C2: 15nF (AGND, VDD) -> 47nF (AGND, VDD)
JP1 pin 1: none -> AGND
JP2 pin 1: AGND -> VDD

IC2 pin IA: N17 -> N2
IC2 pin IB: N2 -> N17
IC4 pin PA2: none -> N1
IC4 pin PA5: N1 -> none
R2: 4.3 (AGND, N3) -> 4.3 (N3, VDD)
────────
Look back at the records above. Repeat all of them exactly.

* _Result below_
C2: 15nF (AGND, VDD) -> 47nF (AGND, VDD)
JP1 pin 1: none -> AGND
JP2 pin 1: AGND -> VDD

IC2 pin IA: N17 -> N2
IC2 pin IB: N2 -> N17
IC4 pin PA2: none -> N1
IC4 pin PA5: N1 -> none
R2: 4.3 (AGND, N3) -> 4.3 (N3, VDD)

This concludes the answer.